(Beginning of SOURCE DATA)

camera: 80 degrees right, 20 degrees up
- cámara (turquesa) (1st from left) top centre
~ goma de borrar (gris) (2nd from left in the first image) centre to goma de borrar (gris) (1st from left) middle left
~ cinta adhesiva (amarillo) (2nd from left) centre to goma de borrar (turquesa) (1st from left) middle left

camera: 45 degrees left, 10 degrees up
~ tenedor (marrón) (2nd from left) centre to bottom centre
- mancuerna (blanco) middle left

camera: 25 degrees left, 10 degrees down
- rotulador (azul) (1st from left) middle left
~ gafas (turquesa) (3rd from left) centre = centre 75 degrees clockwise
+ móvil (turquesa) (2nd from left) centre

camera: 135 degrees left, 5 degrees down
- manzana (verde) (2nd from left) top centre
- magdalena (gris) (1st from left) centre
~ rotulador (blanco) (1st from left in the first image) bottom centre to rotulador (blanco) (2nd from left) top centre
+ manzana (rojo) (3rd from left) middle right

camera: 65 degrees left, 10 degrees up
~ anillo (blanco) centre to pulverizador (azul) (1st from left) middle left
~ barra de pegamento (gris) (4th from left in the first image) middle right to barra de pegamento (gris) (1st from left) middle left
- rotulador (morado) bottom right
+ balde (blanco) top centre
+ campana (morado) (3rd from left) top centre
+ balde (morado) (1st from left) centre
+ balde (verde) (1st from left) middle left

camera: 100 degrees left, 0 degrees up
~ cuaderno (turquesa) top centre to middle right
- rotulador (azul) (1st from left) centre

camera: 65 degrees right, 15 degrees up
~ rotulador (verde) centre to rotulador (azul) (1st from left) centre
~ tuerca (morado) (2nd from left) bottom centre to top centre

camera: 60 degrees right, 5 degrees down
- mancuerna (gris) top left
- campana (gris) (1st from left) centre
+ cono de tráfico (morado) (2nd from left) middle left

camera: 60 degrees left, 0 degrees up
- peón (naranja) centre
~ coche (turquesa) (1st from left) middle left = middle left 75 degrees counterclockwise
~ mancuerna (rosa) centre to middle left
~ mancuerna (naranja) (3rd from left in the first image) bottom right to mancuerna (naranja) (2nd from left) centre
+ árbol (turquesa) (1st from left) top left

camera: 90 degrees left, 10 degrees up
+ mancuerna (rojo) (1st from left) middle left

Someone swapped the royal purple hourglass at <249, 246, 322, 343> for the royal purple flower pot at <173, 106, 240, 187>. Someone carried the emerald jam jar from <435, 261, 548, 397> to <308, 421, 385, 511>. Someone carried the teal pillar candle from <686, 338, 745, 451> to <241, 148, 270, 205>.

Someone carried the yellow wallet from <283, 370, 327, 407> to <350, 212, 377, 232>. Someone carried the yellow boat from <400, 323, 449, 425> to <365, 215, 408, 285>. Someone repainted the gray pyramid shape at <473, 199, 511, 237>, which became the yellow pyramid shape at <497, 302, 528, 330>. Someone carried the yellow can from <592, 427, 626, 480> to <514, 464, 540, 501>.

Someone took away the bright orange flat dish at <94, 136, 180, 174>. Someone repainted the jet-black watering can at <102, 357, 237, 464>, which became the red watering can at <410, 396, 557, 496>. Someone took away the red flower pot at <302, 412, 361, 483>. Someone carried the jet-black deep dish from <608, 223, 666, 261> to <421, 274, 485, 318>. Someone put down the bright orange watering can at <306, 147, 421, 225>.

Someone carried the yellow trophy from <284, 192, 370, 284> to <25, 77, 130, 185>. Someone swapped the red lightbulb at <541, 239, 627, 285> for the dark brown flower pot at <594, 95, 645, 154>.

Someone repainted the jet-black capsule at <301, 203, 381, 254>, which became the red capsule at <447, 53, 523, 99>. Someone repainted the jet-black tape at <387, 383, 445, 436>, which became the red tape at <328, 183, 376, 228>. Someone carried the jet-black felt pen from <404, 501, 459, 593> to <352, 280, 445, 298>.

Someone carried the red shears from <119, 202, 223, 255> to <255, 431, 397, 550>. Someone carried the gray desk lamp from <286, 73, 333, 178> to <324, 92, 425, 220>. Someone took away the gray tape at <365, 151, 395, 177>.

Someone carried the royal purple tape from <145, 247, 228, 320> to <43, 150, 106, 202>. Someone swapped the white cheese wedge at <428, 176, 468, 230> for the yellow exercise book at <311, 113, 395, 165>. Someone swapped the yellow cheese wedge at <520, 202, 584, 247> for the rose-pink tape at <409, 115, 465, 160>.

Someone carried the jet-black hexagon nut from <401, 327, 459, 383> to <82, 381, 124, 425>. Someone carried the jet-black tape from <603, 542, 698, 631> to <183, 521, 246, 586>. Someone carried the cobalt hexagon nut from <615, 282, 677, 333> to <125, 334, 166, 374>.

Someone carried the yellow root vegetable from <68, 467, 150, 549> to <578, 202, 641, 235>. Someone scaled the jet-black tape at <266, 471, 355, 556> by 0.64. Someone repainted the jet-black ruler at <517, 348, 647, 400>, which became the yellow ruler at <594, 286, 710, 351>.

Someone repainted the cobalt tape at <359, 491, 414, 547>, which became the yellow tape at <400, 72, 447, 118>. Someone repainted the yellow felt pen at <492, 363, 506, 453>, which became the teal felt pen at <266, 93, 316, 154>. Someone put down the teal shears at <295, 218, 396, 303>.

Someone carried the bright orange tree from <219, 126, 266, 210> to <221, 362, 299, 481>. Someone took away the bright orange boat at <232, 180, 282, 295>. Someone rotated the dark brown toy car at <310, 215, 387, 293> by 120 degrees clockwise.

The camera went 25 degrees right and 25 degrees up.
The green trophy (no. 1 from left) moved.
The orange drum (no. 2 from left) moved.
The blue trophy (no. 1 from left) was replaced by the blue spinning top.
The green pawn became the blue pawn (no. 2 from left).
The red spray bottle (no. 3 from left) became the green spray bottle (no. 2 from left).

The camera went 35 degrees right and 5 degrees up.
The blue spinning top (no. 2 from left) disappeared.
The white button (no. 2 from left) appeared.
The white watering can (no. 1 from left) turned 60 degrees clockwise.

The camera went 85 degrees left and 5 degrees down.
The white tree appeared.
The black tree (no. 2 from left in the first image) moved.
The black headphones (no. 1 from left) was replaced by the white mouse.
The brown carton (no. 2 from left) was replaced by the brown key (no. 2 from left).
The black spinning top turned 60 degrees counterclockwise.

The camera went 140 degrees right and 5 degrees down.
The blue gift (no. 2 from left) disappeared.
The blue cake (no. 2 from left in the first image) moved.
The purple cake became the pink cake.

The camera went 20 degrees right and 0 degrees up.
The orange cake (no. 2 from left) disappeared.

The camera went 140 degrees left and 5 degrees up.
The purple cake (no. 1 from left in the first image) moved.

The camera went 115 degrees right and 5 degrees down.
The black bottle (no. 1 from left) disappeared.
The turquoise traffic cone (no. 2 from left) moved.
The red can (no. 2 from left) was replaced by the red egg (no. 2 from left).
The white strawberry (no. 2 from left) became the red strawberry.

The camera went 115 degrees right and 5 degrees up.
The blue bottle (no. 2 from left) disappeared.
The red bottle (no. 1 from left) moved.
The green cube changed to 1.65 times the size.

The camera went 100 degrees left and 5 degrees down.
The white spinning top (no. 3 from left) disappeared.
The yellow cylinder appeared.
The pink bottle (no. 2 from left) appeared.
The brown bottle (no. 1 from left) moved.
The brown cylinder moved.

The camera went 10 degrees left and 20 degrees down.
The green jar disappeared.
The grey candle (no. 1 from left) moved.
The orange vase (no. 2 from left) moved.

(End of SOURCE DATA)

> _EXERCISE INSTRUCTIONS_:
Please reproduce each line above exactly as written.

> _WRITTEN REPLY_:
camera: 80 degrees right, 20 degrees up
- cámara (turquesa) (1st from left) top centre
~ goma de borrar (gris) (2nd from left in the first image) centre to goma de borrar (gris) (1st from left) middle left
~ cinta adhesiva (amarillo) (2nd from left) centre to goma de borrar (turquesa) (1st from left) middle left

camera: 45 degrees left, 10 degrees up
~ tenedor (marrón) (2nd from left) centre to bottom centre
- mancuerna (blanco) middle left

camera: 25 degrees left, 10 degrees down
- rotulador (azul) (1st from left) middle left
~ gafas (turquesa) (3rd from left) centre = centre 75 degrees clockwise
+ móvil (turquesa) (2nd from left) centre

camera: 135 degrees left, 5 degrees down
- manzana (verde) (2nd from left) top centre
- magdalena (gris) (1st from left) centre
~ rotulador (blanco) (1st from left in the first image) bottom centre to rotulador (blanco) (2nd from left) top centre
+ manzana (rojo) (3rd from left) middle right

camera: 65 degrees left, 10 degrees up
~ anillo (blanco) centre to pulverizador (azul) (1st from left) middle left
~ barra de pegamento (gris) (4th from left in the first image) middle right to barra de pegamento (gris) (1st from left) middle left
- rotulador (morado) bottom right
+ balde (blanco) top centre
+ campana (morado) (3rd from left) top centre
+ balde (morado) (1st from left) centre
+ balde (verde) (1st from left) middle left

camera: 100 degrees left, 0 degrees up
~ cuaderno (turquesa) top centre to middle right
- rotulador (azul) (1st from left) centre

camera: 65 degrees right, 15 degrees up
~ rotulador (verde) centre to rotulador (azul) (1st from left) centre
~ tuerca (morado) (2nd from left) bottom centre to top centre

camera: 60 degrees right, 5 degrees down
- mancuerna (gris) top left
- campana (gris) (1st from left) centre
+ cono de tráfico (morado) (2nd from left) middle left

camera: 60 degrees left, 0 degrees up
- peón (naranja) centre
~ coche (turquesa) (1st from left) middle left = middle left 75 degrees counterclockwise
~ mancuerna (rosa) centre to middle left
~ mancuerna (naranja) (3rd from left in the first image) bottom right to mancuerna (naranja) (2nd from left) centre
+ árbol (turquesa) (1st from left) top left

camera: 90 degrees left, 10 degrees up
+ mancuerna (rojo) (1st from left) middle left

Someone swapped the royal purple hourglass at <249, 246, 322, 343> for the royal purple flower pot at <173, 106, 240, 187>. Someone carried the emerald jam jar from <435, 261, 548, 397> to <308, 421, 385, 511>. Someone carried the teal pillar candle from <686, 338, 745, 451> to <241, 148, 270, 205>.

Someone carried the yellow wallet from <283, 370, 327, 407> to <350, 212, 377, 232>. Someone carried the yellow boat from <400, 323, 449, 425> to <365, 215, 408, 285>. Someone repainted the gray pyramid shape at <473, 199, 511, 237>, which became the yellow pyramid shape at <497, 302, 528, 330>. Someone carried the yellow can from <592, 427, 626, 480> to <514, 464, 540, 501>.

Someone took away the bright orange flat dish at <94, 136, 180, 174>. Someone repainted the jet-black watering can at <102, 357, 237, 464>, which became the red watering can at <410, 396, 557, 496>. Someone took away the red flower pot at <302, 412, 361, 483>. Someone carried the jet-black deep dish from <608, 223, 666, 261> to <421, 274, 485, 318>. Someone put down the bright orange watering can at <306, 147, 421, 225>.

Someone carried the yellow trophy from <284, 192, 370, 284> to <25, 77, 130, 185>. Someone swapped the red lightbulb at <541, 239, 627, 285> for the dark brown flower pot at <594, 95, 645, 154>.

Someone repainted the jet-black capsule at <301, 203, 381, 254>, which became the red capsule at <447, 53, 523, 99>. Someone repainted the jet-black tape at <387, 383, 445, 436>, which became the red tape at <328, 183, 376, 228>. Someone carried the jet-black felt pen from <404, 501, 459, 593> to <352, 280, 445, 298>.

Someone carried the red shears from <119, 202, 223, 255> to <255, 431, 397, 550>. Someone carried the gray desk lamp from <286, 73, 333, 178> to <324, 92, 425, 220>. Someone took away the gray tape at <365, 151, 395, 177>.

Someone carried the royal purple tape from <145, 247, 228, 320> to <43, 150, 106, 202>. Someone swapped the white cheese wedge at <428, 176, 468, 230> for the yellow exercise book at <311, 113, 395, 165>. Someone swapped the yellow cheese wedge at <520, 202, 584, 247> for the rose-pink tape at <409, 115, 465, 160>.

Someone carried the jet-black hexagon nut from <401, 327, 459, 383> to <82, 381, 124, 425>. Someone carried the jet-black tape from <603, 542, 698, 631> to <183, 521, 246, 586>. Someone carried the cobalt hexagon nut from <615, 282, 677, 333> to <125, 334, 166, 374>.

Someone carried the yellow root vegetable from <68, 467, 150, 549> to <578, 202, 641, 235>. Someone scaled the jet-black tape at <266, 471, 355, 556> by 0.64. Someone repainted the jet-black ruler at <517, 348, 647, 400>, which became the yellow ruler at <594, 286, 710, 351>.

Someone repainted the cobalt tape at <359, 491, 414, 547>, which became the yellow tape at <400, 72, 447, 118>. Someone repainted the yellow felt pen at <492, 363, 506, 453>, which became the teal felt pen at <266, 93, 316, 154>. Someone put down the teal shears at <295, 218, 396, 303>.

Someone carried the bright orange tree from <219, 126, 266, 210> to <221, 362, 299, 481>. Someone took away the bright orange boat at <232, 180, 282, 295>. Someone rotated the dark brown toy car at <310, 215, 387, 293> by 120 degrees clockwise.

The camera went 25 degrees right and 25 degrees up.
The green trophy (no. 1 from left) moved.
The orange drum (no. 2 from left) moved.
The blue trophy (no. 1 from left) was replaced by the blue spinning top.
The green pawn became the blue pawn (no. 2 from left).
The red spray bottle (no. 3 from left) became the green spray bottle (no. 2 from left).

The camera went 35 degrees right and 5 degrees up.
The blue spinning top (no. 2 from left) disappeared.
The white button (no. 2 from left) appeared.
The white watering can (no. 1 from left) turned 60 degrees clockwise.

The camera went 85 degrees left and 5 degrees down.
The white tree appeared.
The black tree (no. 2 from left in the first image) moved.
The black headphones (no. 1 from left) was replaced by the white mouse.
The brown carton (no. 2 from left) was replaced by the brown key (no. 2 from left).
The black spinning top turned 60 degrees counterclockwise.

The camera went 140 degrees right and 5 degrees down.
The blue gift (no. 2 from left) disappeared.
The blue cake (no. 2 from left in the first image) moved.
The purple cake became the pink cake.

The camera went 20 degrees right and 0 degrees up.
The orange cake (no. 2 from left) disappeared.

The camera went 140 degrees left and 5 degrees up.
The purple cake (no. 1 from left in the first image) moved.

The camera went 115 degrees right and 5 degrees down.
The black bottle (no. 1 from left) disappeared.
The turquoise traffic cone (no. 2 from left) moved.
The red can (no. 2 from left) was replaced by the red egg (no. 2 from left).
The white strawberry (no. 2 from left) became the red strawberry.

The camera went 115 degrees right and 5 degrees up.
The blue bottle (no. 2 from left) disappeared.
The red bottle (no. 1 from left) moved.
The green cube changed to 1.65 times the size.

The camera went 100 degrees left and 5 degrees down.
The white spinning top (no. 3 from left) disappeared.
The yellow cylinder appeared.
The pink bottle (no. 2 from left) appeared.
The brown bottle (no. 1 from left) moved.
The brown cylinder moved.

The camera went 10 degrees left and 20 degrees down.
The green jar disappeared.
The grey candle (no. 1 from left) moved.
The orange vase (no. 2 from left) moved.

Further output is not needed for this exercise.